====== Input data ======

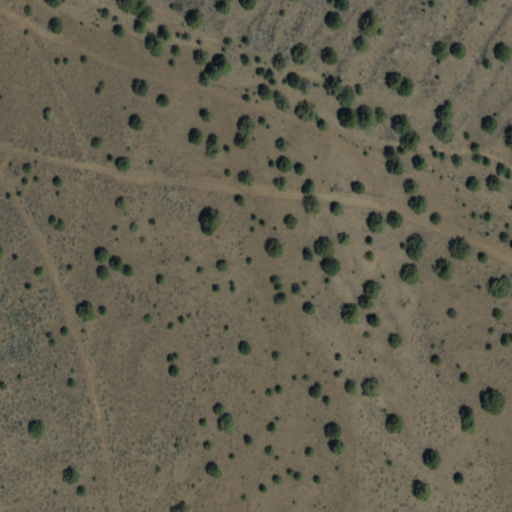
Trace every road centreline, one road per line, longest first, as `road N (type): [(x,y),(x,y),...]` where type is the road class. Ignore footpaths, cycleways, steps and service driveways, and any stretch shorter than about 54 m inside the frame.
road 1 (track): [(0,141),(102,166),(401,211),(511,258)]
road 2 (track): [(0,167),(57,268),(103,420),(120,511)]
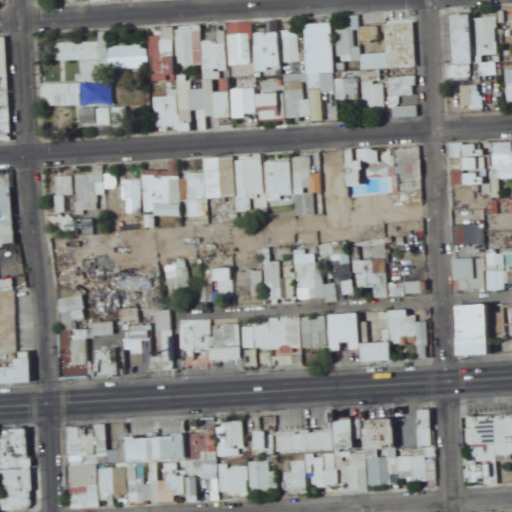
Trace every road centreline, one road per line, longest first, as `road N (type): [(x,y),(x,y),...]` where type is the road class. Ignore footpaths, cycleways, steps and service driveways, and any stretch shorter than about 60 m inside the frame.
road 1 (tertiary): [(19,0),(51,511)]
road 2 (residential): [(427,0),(455,511)]
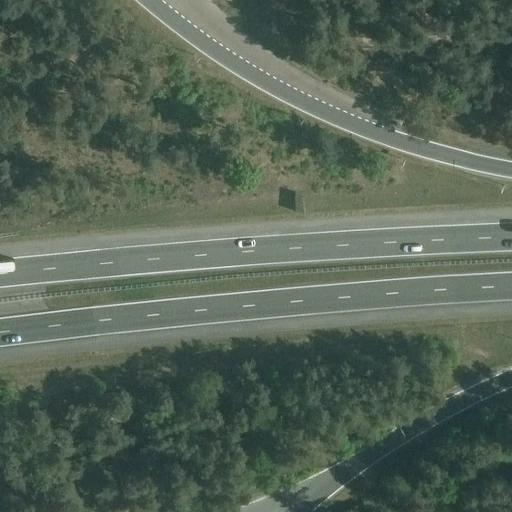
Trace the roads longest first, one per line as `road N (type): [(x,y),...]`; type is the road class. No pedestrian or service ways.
road 1 (motorway): [(0,333),(292,300),(511,287)]
road 2 (motorway): [(511,238),(294,247),(0,274)]
road 3 (motorway): [(314,492),(414,426),(511,378)]
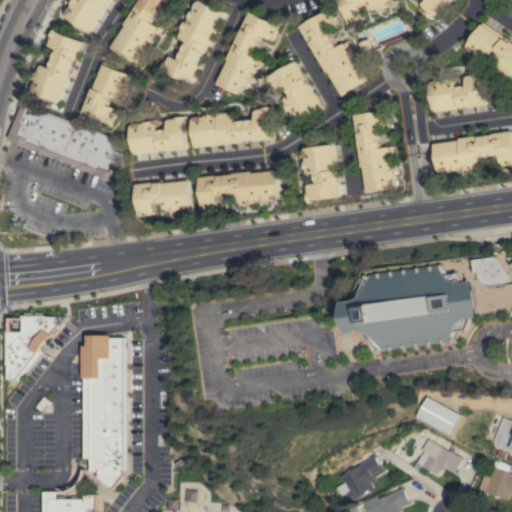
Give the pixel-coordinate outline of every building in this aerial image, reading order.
[(110,0),(89,33),(85,30),(86,29),(65,15),(72,5),(71,4),(73,0),(110,0)] [(135,8),(134,8),(138,0),(178,0),(171,11),(162,5),(160,8),(162,10),(155,21),(152,20),(151,22),(160,28),(147,48),(146,47),(136,62),(115,49),(114,50),(109,48),(135,8)] [(206,53),(207,53),(201,67),(200,66),(192,83),(190,82),(189,84),(185,82),(186,80),(167,71),(166,73),(162,71),(169,54),(180,59),(188,41),(178,36),(188,15),(190,16),(192,10),(194,10),(198,0),(201,0),(226,12),(206,53)] [(395,0),(396,1),(388,4),(389,6),(372,12),(368,3),(359,6),(364,17),(346,24),(345,22),(348,21),(339,0),(395,0)] [(452,0),(433,16),(434,18),(432,20),(420,5),(426,0),(452,0)] [(301,26),(327,11),(325,9),(328,8),(337,24),(327,30),(337,47),(347,42),(358,62),(357,63),(366,79),(345,92),(345,93),(341,96),(301,26)] [(279,25),(272,40),(261,35),(260,37),(261,37),(254,51),(253,51),(252,53),(263,58),(250,85),(248,84),(243,95),(221,84),(220,86),(215,84),(241,28),(242,29),(250,11),(279,25)] [(483,22),(511,42),(511,73),(508,79),(501,75),(502,75),(495,70),(501,61),(493,55),(489,61),(488,60),(487,61),(484,59),(483,60),(475,55),(477,53),(474,51),(474,53),(468,49),(466,47),(483,22)] [(77,60),(78,60),(73,73),(71,73),(59,104),(54,102),(55,101),(32,91),(35,83),(33,82),(40,63),(51,68),(52,64),(49,63),(54,52),(57,53),(58,49),(48,45),(54,29),(84,42),(77,60)] [(358,42),(359,42),(355,32),(363,29),(367,38),(368,38),(373,51),(363,55),(358,42)] [(323,108),(318,111),(317,110),(297,122),(296,119),(295,120),(292,114),(293,113),(291,110),(289,112),(282,100),(291,94),(286,86),(276,92),(268,77),(296,61),(323,108)] [(89,94),(88,94),(91,87),(92,88),(102,62),(107,63),(106,65),(130,74),(126,83),(128,83),(122,99),(112,96),(109,105),(119,109),(113,124),(82,112),(89,94)] [(434,112),(430,82),(459,77),(460,84),(466,83),(465,75),(483,72),(484,74),(481,74),(484,98),(486,98),(487,102),(486,103),(486,104),(434,112)] [(120,140),(126,186),(71,164),(70,165),(53,158),(53,157),(9,139),(24,102),(120,140)] [(254,141),(254,142),(240,143),(240,142),(194,148),(193,143),(195,142),(192,118),(195,118),(195,117),(202,116),(202,117),(204,116),(204,115),(213,114),(213,115),(218,115),(217,112),(226,111),(226,113),(234,112),(235,121),(255,119),(254,108),(272,106),(273,108),(270,109),(274,138),(254,141)] [(362,167),(355,115),(356,114),(356,113),(361,112),(361,113),(387,110),(389,126),(378,128),(378,131),(381,131),(383,144),(380,144),(380,148),(391,146),(395,170),(393,170),(395,189),(366,193),(362,167)] [(132,125),(144,123),(144,121),(153,120),(153,122),(156,122),(156,123),(158,123),(159,130),(169,129),(168,118),(186,115),(186,118),(184,118),(187,148),(168,150),(168,151),(161,152),(161,151),(135,154),(132,125)] [(460,139),(460,138),(493,134),(492,133),(511,131),(511,132),(511,163),(500,165),(499,154),(495,155),(495,157),(483,159),(483,156),(479,157),(480,168),(457,171),(457,169),(437,172),(434,142),(460,139)] [(339,177),(338,177),(341,196),(309,201),(308,194),(309,194),(307,185),(318,183),(318,181),(317,181),(316,173),(306,175),(304,161),(306,161),(306,158),(305,158),(303,151),(305,151),(304,148),(329,145),(328,143),(333,142),(339,177)] [(278,168),(281,197),(272,198),(272,200),(263,201),(263,202),(240,205),(239,194),(218,196),(219,207),(201,209),(201,207),(204,207),(201,183),(199,184),(198,179),(200,179),(200,177),(278,168)] [(191,178),(192,183),(190,183),(193,206),(192,206),(192,208),(183,209),(184,210),(172,211),(173,212),(167,213),(166,202),(156,203),(157,214),(139,216),(138,214),(140,214),(137,184),(191,178)] [(496,256),(511,276),(511,283),(496,285),(492,285),(487,283),(483,280),(481,275),(480,273),(476,273),(475,259),(496,256)] [(445,264),(451,274),(459,273),(467,283),(473,282),(478,318),(470,319),(467,329),(458,331),(455,342),(378,352),(378,350),(374,350),(364,332),(363,332),(360,331),(348,333),(342,318),(344,303),(355,301),(358,300),(364,278),(368,277),(368,276),(445,264)] [(39,352),(41,354),(35,362),(33,360),(32,362),(34,364),(29,371),(26,369),(18,379),(9,379),(9,365),(8,365),(8,362),(6,362),(5,354),(8,354),(8,351),(5,351),(5,344),(8,344),(8,341),(5,341),(5,333),(8,333),(8,331),(24,331),(24,315),(25,315),(25,313),(33,313),(33,315),(36,315),(36,313),(44,312),(44,315),(46,315),(46,316),(54,316),(54,321),(60,325),(39,352)] [(86,378),(84,378),(84,345),(89,345),(89,335),(112,335),(112,337),(126,337),(126,342),(128,342),(128,348),(126,348),(126,474),(115,489),(109,484),(107,487),(101,482),(103,480),(100,478),(100,472),(92,472),(92,469),(90,469),(89,461),(92,461),(92,458),(86,458),(86,378)] [(503,417),(511,420),(511,419),(511,449),(499,444),(499,442),(494,440),(503,417)] [(435,444),(436,443),(459,456),(463,458),(455,472),(445,467),(443,470),(441,469),(438,475),(417,462),(429,441),(435,444)] [(351,471),(349,468),(355,465),(356,467),(362,464),(362,463),(375,455),(377,458),(376,458),(386,476),(373,484),(376,488),(360,497),(361,498),(354,502),(348,492),(344,495),(339,487),(346,483),(342,476),(351,471)] [(484,475),(491,477),(494,467),(511,472),(511,490),(509,500),(486,492),(486,491),(479,489),(484,475)] [(378,495),(380,499),(390,494),(389,493),(403,487),(410,502),(401,506),(402,510),(399,511),(370,511),(366,501),(378,495)] [(92,511),(45,511),(45,491),(57,491),(57,496),(66,496),(66,499),(73,499),(73,496),(80,496),(80,499),(86,499),(86,494),(98,494),(98,510),(92,510),(92,511)]
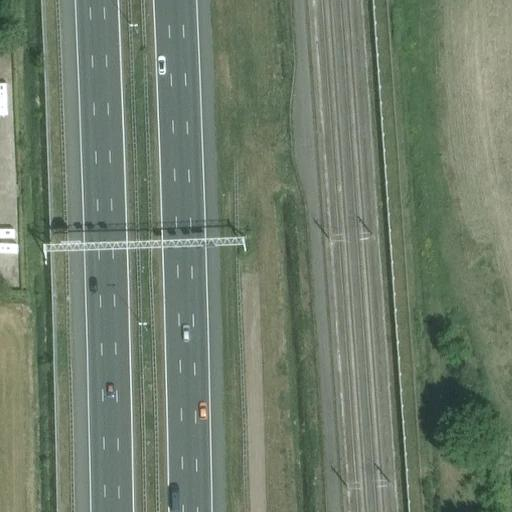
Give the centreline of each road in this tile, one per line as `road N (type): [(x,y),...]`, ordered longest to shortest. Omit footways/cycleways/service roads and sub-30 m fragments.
road 1 (motorway): [(183,511),(169,0)]
road 2 (motorway): [(93,0),(106,511)]
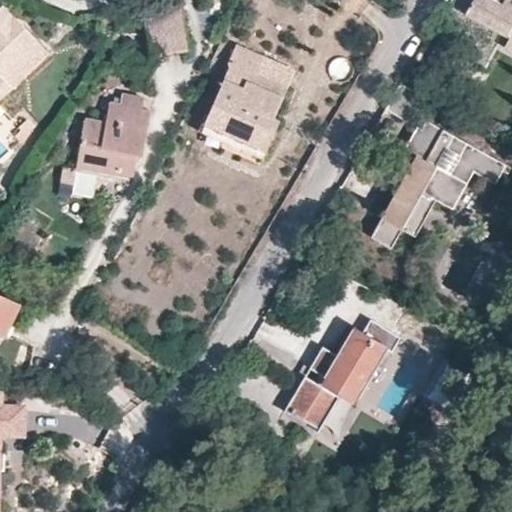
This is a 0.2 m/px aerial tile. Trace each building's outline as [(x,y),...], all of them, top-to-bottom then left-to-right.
[(503,47),(511,52),(511,0),(504,0),(501,7),(488,0),(472,0),(465,13),(509,37),(503,47)] [(146,10),(156,65),(194,58),(184,3),(146,10)] [(444,37),(445,36),(454,21),(441,13),(432,29),(444,37)] [(0,32),(0,49),(22,29),(13,20),(0,32)] [(22,29),(0,49),(0,100),(10,91),(5,83),(41,49),(22,29)] [(444,37),(432,29),(425,41),(437,49),(444,37)] [(425,41),(416,58),(431,67),(441,51),(437,49),(425,41)] [(230,63),(232,64),(208,118),(205,123),(267,150),(276,128),(270,125),(272,119),(287,86),(258,73),(265,58),(237,47),(230,63)] [(83,118),(79,168),(102,170),(103,164),(136,166),(138,147),(144,147),(148,104),(139,103),(140,90),(118,89),(113,121),(83,118)] [(279,122),(272,119),(270,125),(276,128),(279,122)] [(267,150),(205,123),(201,133),(263,160),(267,150)] [(424,163),(427,164),(442,134),(423,124),(419,132),(413,129),(401,150),(415,158),(424,163)] [(417,240),(437,203),(454,211),(472,176),(483,157),(442,134),(427,164),(424,163),(409,188),(401,183),(382,221),(402,232),(417,240)] [(493,188),(504,169),(483,157),(472,176),(493,188)] [(401,183),(409,188),(424,163),(415,158),(401,183)] [(382,221),(371,241),(392,251),(402,232),(382,221)] [(20,305),(0,294),(0,288),(1,287),(0,287),(0,332),(6,335),(20,305)] [(376,368),(386,352),(391,355),(400,340),(371,321),(361,335),(353,329),(336,356),(322,347),(308,368),(323,378),(318,385),(303,376),(281,412),(315,433),(342,390),(357,398),(376,368)] [(381,370),(391,355),(386,352),(376,368),(381,370)] [(470,374),(446,359),(424,399),(456,418),(462,409),(453,404),(470,374)] [(24,434),(24,407),(1,406),(1,391),(0,390),(0,470),(4,471),(5,450),(0,450),(0,433),(0,434),(24,434)] [(219,416),(209,410),(201,422),(211,428),(219,416)] [(27,426),(37,440),(52,429),(44,415),(27,426)]
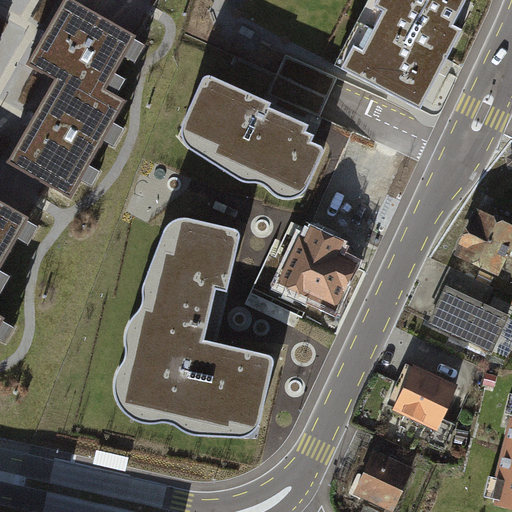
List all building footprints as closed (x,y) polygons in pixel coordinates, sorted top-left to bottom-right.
[(138,34),(76,0),(65,0),(30,63),(58,79),(11,163),(47,184),(72,198),(127,101),(106,89),(138,34)] [(367,0),(336,61),(419,105),(460,27),(453,23),(464,0),(367,0)] [(208,73),(204,77),(184,123),(183,133),(186,140),(190,144),(201,149),(244,179),(251,182),(257,181),(263,182),(268,187),(276,194),(284,198),(293,199),(301,196),(308,190),(325,151),(325,148),(324,145),(313,140),(315,134),(308,131),(310,125),(292,118),(272,105),(273,101),(213,72),(208,73)] [(0,267),(29,217),(0,199),(0,326),(5,318),(0,315),(0,267)] [(511,224),(473,206),(450,253),(493,275),(506,245),(511,248),(511,224)] [(175,222),(166,229),(144,284),(144,291),(144,304),(140,310),(131,319),(128,326),(126,338),(127,349),(126,356),(123,364),(117,372),(115,384),(117,397),(122,407),(129,415),(139,420),(150,422),(166,421),(175,423),(184,430),(194,434),(203,436),(243,436),(252,433),(259,424),(272,364),(272,358),(267,355),(203,340),(215,282),(228,287),(239,236),(238,231),(235,228),(221,224),(184,219),(175,222)] [(303,237),(283,278),(336,303),(355,264),(342,258),(346,249),(312,232),(308,240),(303,237)] [(447,286),(491,304),(497,289),(453,272),(447,286)] [(442,286),(424,321),(488,353),(504,315),(442,286)] [(406,365),(389,410),(431,427),(449,383),(406,365)] [(511,426),(493,502),(511,506),(511,426)] [(367,451),(349,496),(389,511),(391,511),(409,469),(367,451)]
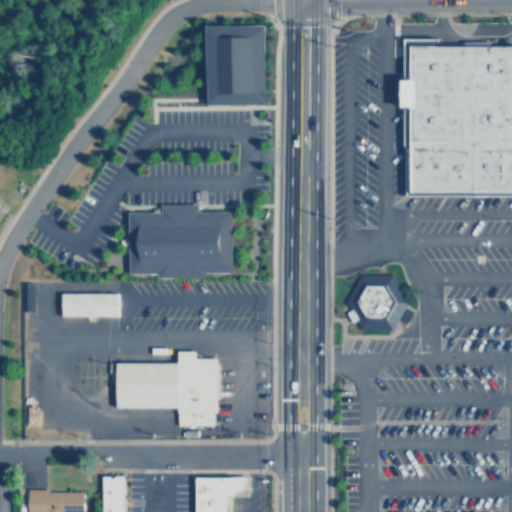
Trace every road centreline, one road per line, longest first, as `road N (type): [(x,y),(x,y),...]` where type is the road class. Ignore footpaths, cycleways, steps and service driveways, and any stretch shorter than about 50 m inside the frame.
road 1 (primary): [(300,511),(299,0)]
road 2 (residential): [(0,256),(160,24),(180,9),(219,0)]
road 3 (residential): [(0,454),(300,455)]
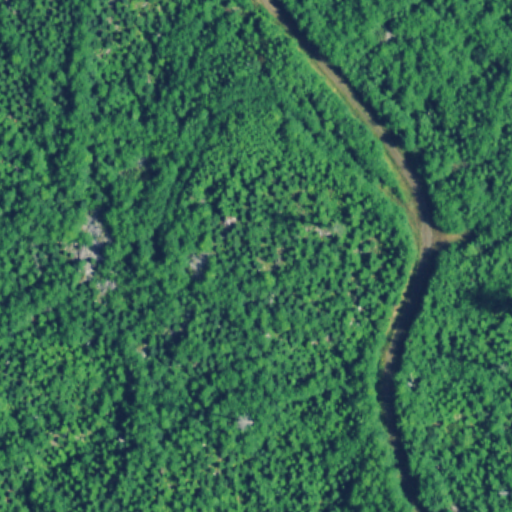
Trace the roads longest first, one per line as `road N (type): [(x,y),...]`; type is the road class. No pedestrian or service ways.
road 1 (track): [(417,511),(389,403),(427,240),(423,209),(395,154),(266,0)]
road 2 (track): [(427,240),(351,157),(284,106),(244,97),(222,107),(191,150),(153,261)]
road 3 (track): [(421,273),(442,246),(511,192)]
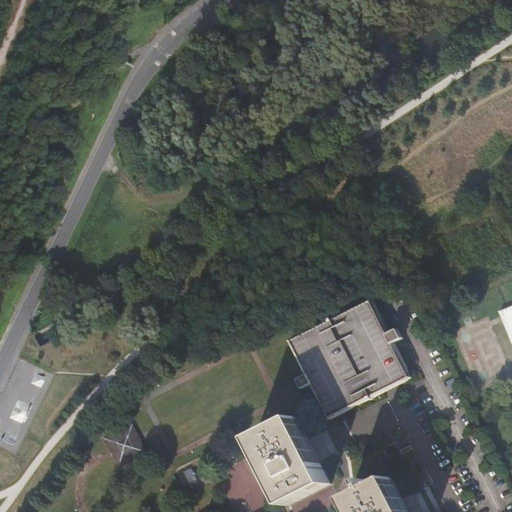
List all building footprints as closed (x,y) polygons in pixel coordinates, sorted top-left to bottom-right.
[(331,325),(292,345),(309,377),(300,382),(305,392),(314,387),(332,420),(411,380),(394,347),(404,342),(400,332),(389,337),(372,304),(335,323),(333,321),(329,323),(331,325)] [(511,309),(501,314),(511,339),(511,309)] [(297,419),(255,441),(289,508),(332,486),(312,447),(297,419)] [(131,437),(113,446),(123,464),(141,455),(131,437)] [(409,511),(392,479),(350,500),(355,511),(409,511)]
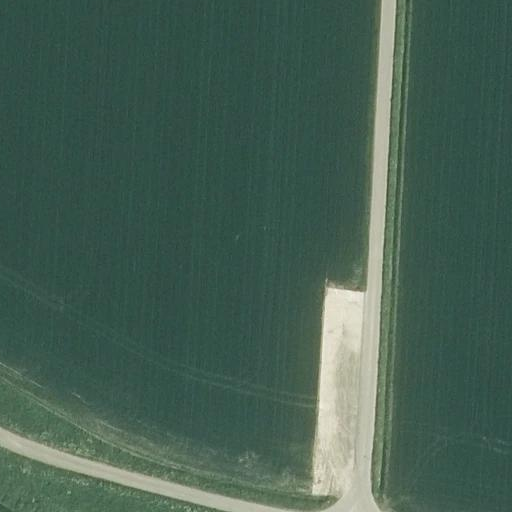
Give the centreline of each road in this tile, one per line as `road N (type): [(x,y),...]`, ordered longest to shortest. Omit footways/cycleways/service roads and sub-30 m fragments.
road 1 (unclassified): [(357,511),(387,0)]
road 2 (unclassified): [(0,432),(33,450),(264,511)]
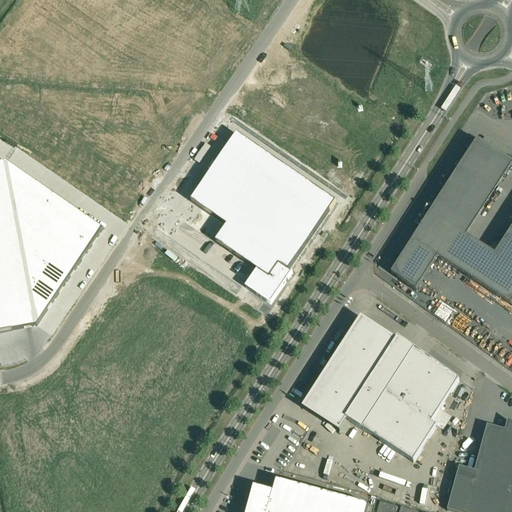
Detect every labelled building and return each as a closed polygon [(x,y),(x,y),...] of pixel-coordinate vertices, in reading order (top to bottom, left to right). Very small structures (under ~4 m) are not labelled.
[(237,135),(191,202),(227,226),(216,243),(257,271),(246,288),(271,305),(293,273),(290,271),(336,202),(237,135)] [(511,230),(494,258),(463,238),(511,163),(478,141),(412,242),(405,255),(390,277),(416,294),(438,259),(511,306),(511,304),(511,230)] [(6,162),(0,163),(0,333),(37,326),(104,229),(6,162)] [(396,342),(362,320),(305,408),(339,431),(346,420),(414,463),(437,428),(432,424),(460,382),(398,338),(396,342)] [(511,511),(511,425),(510,423),(507,433),(489,429),(474,481),(457,476),(447,511),(449,511),(511,511)] [(290,447),(294,452),(302,447),(299,442),(290,447)] [(319,478),(331,483),(335,471),(323,466),(319,478)] [(254,487),(251,498),(271,503),(268,511),(366,511),(368,506),(277,481),(273,493),(254,487)]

======

### [Exercise prompt]
Quote the rows from the start through the line containing "road 2 (track): [(0,167),(57,268),(103,420),(120,511)]", both ends included, and leave the pictures out of your answer.

### [Task result]
Trace every road centreline, one road per line, longest first, as `road N (type): [(x,y),(x,y),...]` where type is the road class. Ignore footpaths, cycleways, steps and service driveways, and any stretch shorter than about 54 m inside the frame.
road 1 (track): [(0,141),(102,166),(401,211),(511,258)]
road 2 (track): [(0,167),(57,268),(103,420),(120,511)]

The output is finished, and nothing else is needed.